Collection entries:
*** Block opens ***

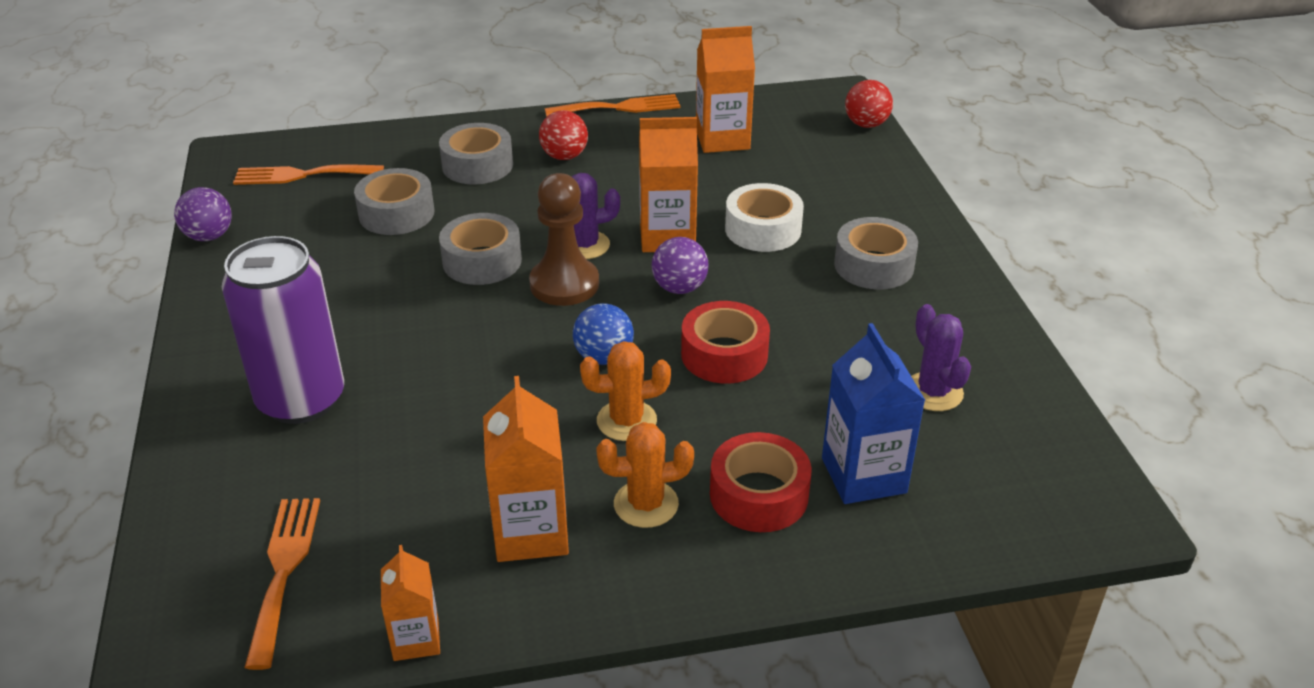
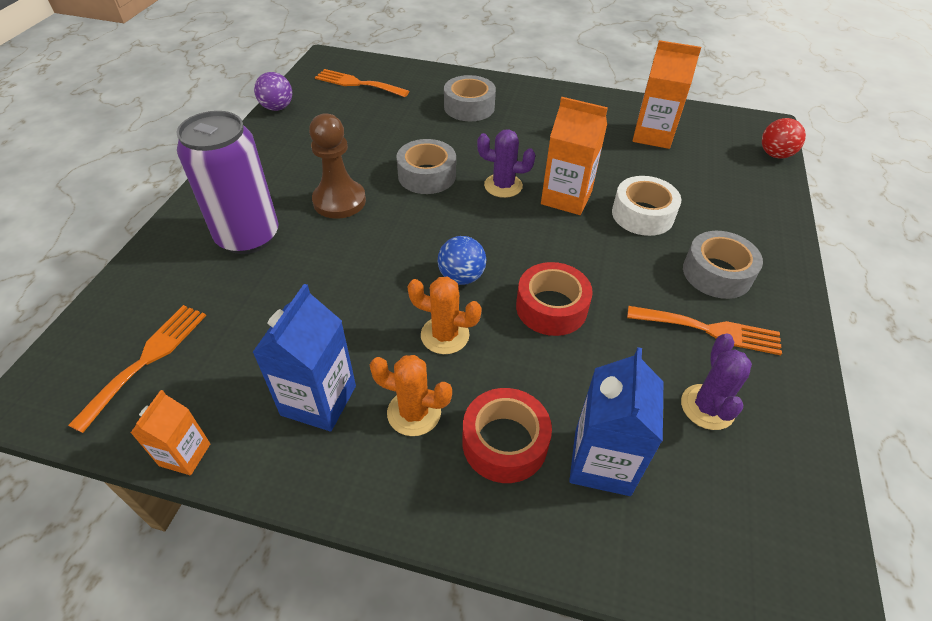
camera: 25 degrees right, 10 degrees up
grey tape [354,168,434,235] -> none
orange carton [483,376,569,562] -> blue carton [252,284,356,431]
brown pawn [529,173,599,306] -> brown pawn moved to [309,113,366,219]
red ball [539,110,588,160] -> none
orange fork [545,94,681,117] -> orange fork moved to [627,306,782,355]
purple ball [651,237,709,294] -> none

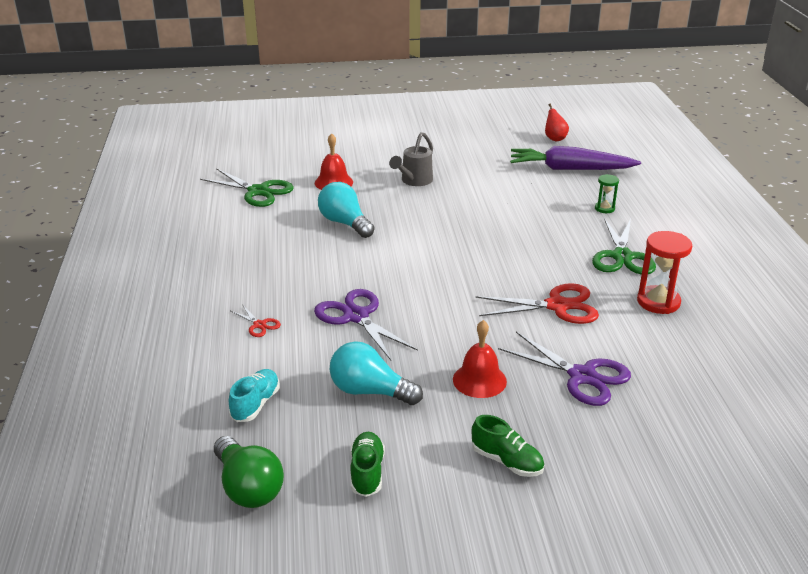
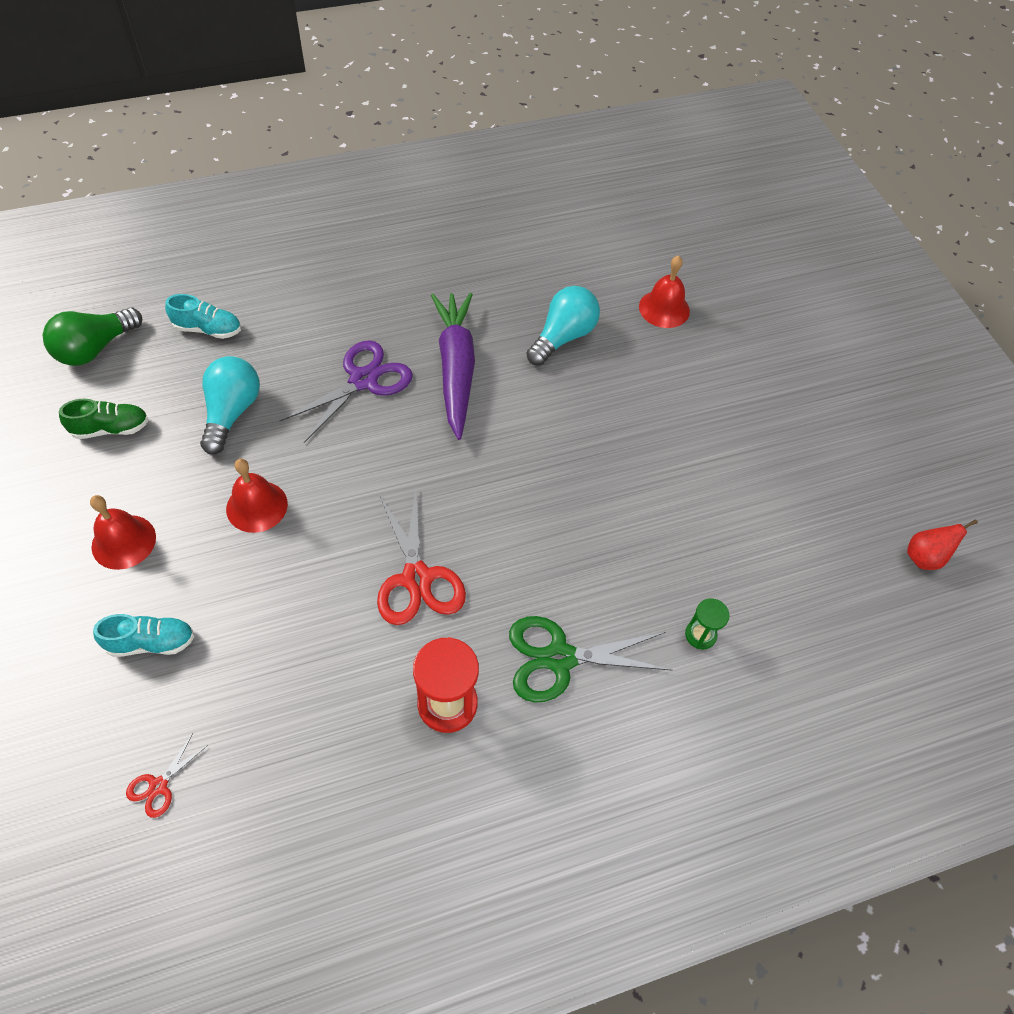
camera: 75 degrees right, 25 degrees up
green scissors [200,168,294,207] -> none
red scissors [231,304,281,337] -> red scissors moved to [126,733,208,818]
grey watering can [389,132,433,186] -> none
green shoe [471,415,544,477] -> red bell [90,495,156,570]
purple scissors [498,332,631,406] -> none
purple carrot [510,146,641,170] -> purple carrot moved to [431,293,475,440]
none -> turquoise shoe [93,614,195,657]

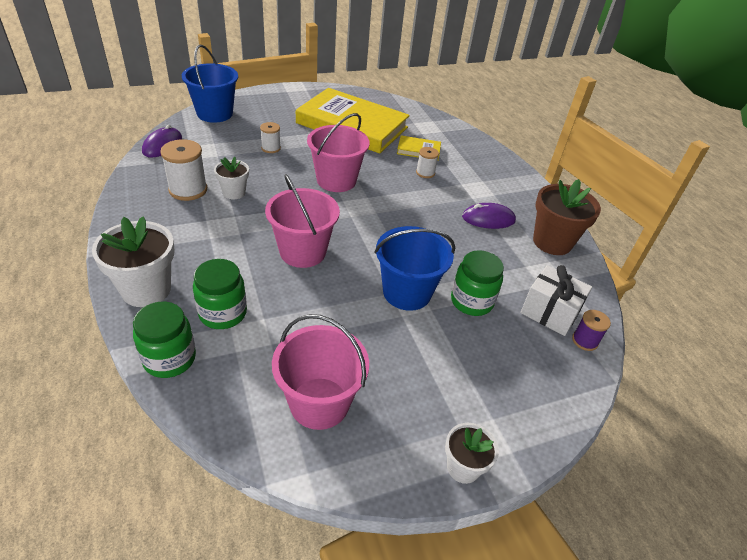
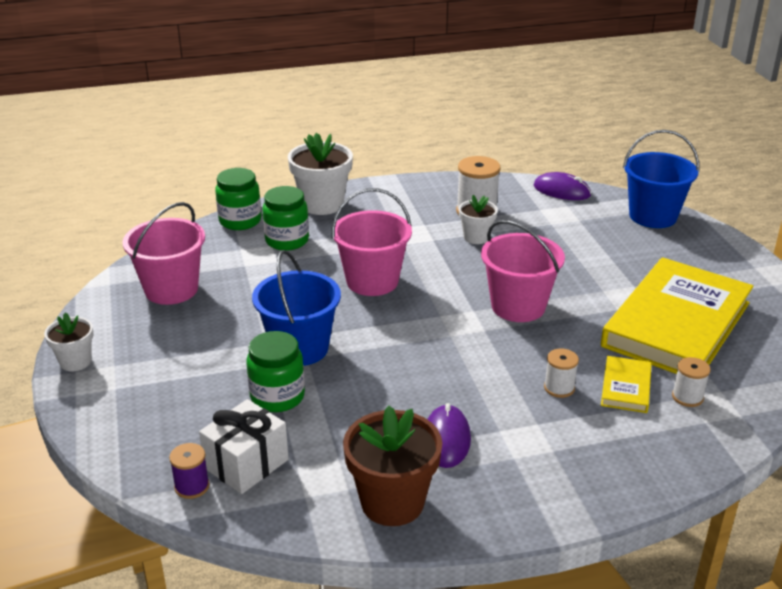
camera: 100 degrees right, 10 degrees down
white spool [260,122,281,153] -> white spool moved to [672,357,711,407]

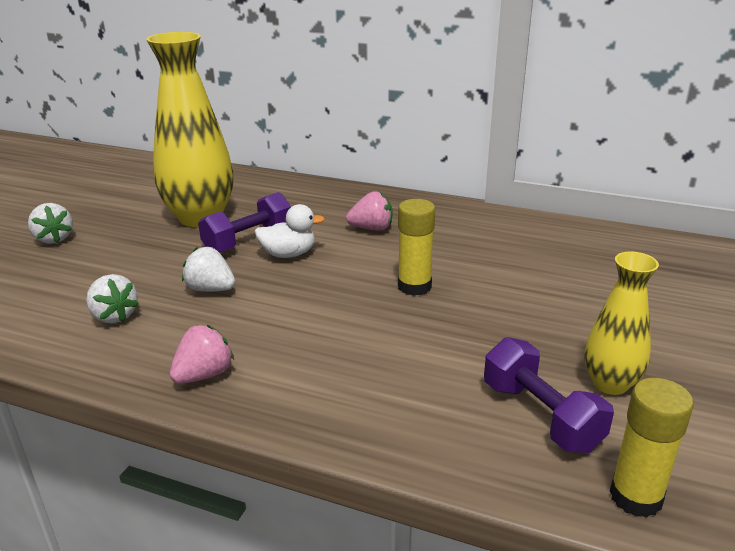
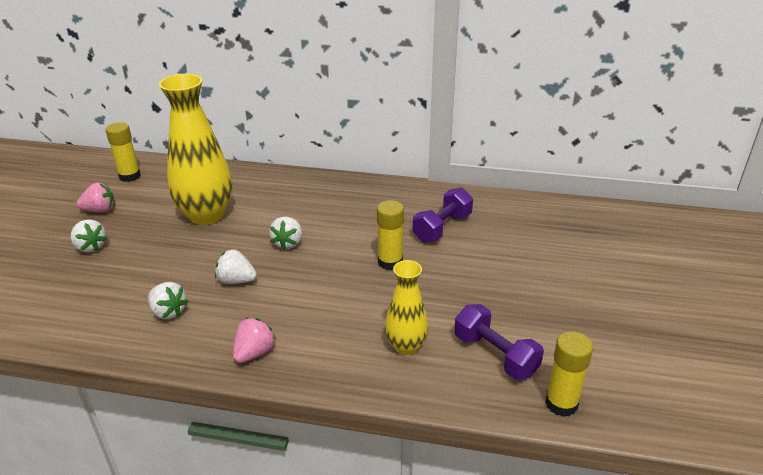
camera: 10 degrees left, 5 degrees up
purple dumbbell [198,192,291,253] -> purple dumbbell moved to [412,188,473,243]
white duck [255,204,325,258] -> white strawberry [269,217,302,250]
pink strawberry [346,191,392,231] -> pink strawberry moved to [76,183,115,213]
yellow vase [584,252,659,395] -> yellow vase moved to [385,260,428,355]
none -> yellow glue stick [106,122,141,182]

*** Block closes ***

Only one stretch of the records above is wanted: the lines between the one holding "camera: 10 degrees left, 5 degrees up" and the one holding "pink strawberry [346,191,392,231]", inclusive, reproduced exactly.

camera: 10 degrees left, 5 degrees up
purple dumbbell [198,192,291,253] -> purple dumbbell moved to [412,188,473,243]
white duck [255,204,325,258] -> white strawberry [269,217,302,250]
pink strawberry [346,191,392,231] -> pink strawberry moved to [76,183,115,213]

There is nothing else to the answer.